Source material —
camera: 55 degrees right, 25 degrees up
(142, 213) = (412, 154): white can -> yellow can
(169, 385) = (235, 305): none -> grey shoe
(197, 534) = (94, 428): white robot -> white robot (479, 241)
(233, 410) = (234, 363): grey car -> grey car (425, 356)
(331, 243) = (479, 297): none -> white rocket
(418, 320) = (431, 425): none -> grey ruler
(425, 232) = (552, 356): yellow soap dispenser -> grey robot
---
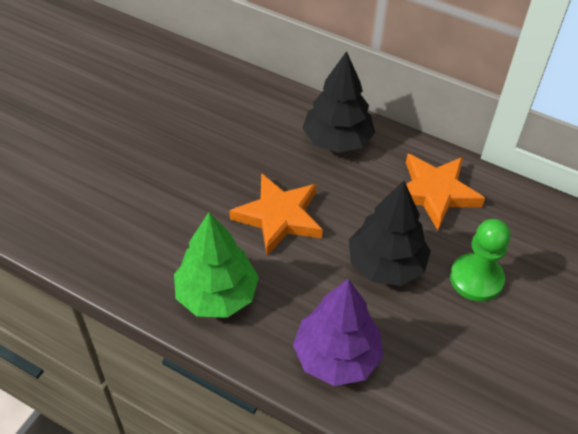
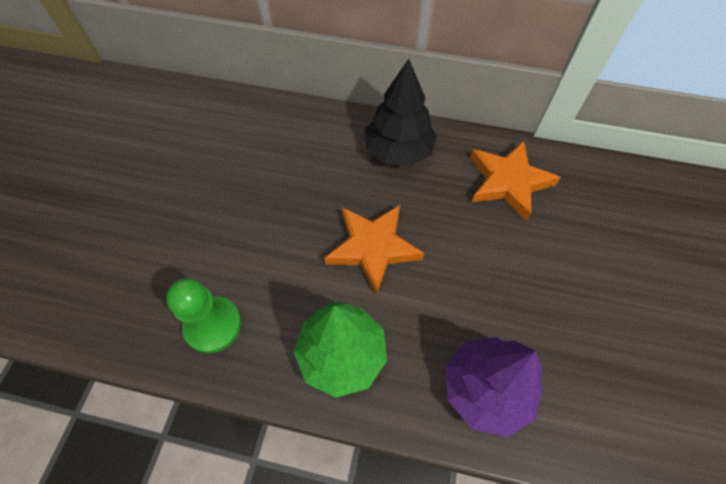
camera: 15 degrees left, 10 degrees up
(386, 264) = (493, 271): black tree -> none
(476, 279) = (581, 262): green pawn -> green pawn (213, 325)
---
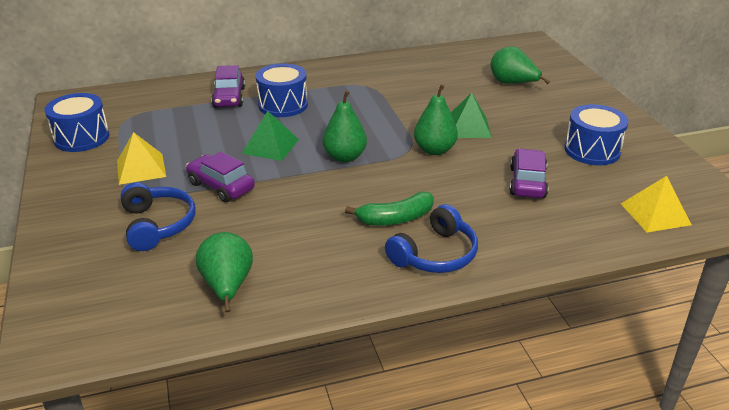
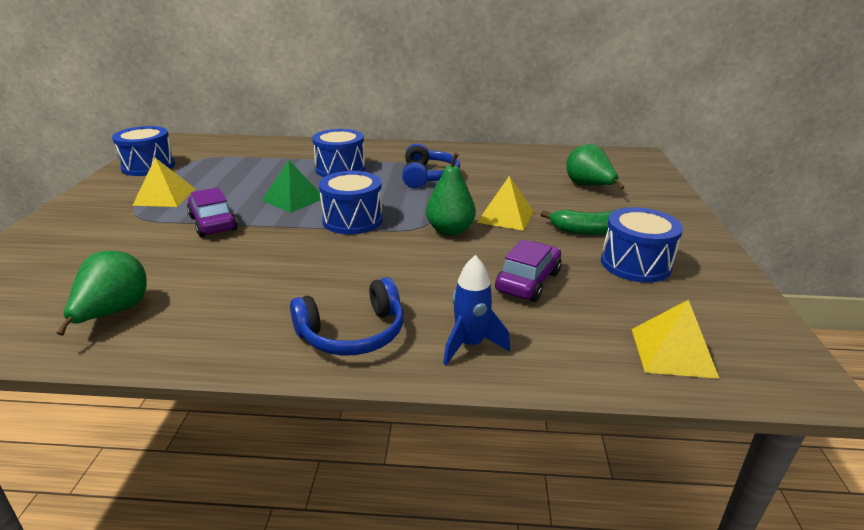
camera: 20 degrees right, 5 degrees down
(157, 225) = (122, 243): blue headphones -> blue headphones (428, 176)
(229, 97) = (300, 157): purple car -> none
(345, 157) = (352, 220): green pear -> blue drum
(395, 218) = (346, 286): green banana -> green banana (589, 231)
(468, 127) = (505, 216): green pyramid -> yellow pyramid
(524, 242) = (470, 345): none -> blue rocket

Description of the task — Both the line containing "(229, 97) = (300, 157): purple car -> none" and the line containing "(524, 242) = (470, 345): none -> blue rocket" belong in the answer. Print them and every line above that falls between them exactly, and no others.

Problem solution —
(229, 97) = (300, 157): purple car -> none
(345, 157) = (352, 220): green pear -> blue drum
(395, 218) = (346, 286): green banana -> green banana (589, 231)
(468, 127) = (505, 216): green pyramid -> yellow pyramid
(524, 242) = (470, 345): none -> blue rocket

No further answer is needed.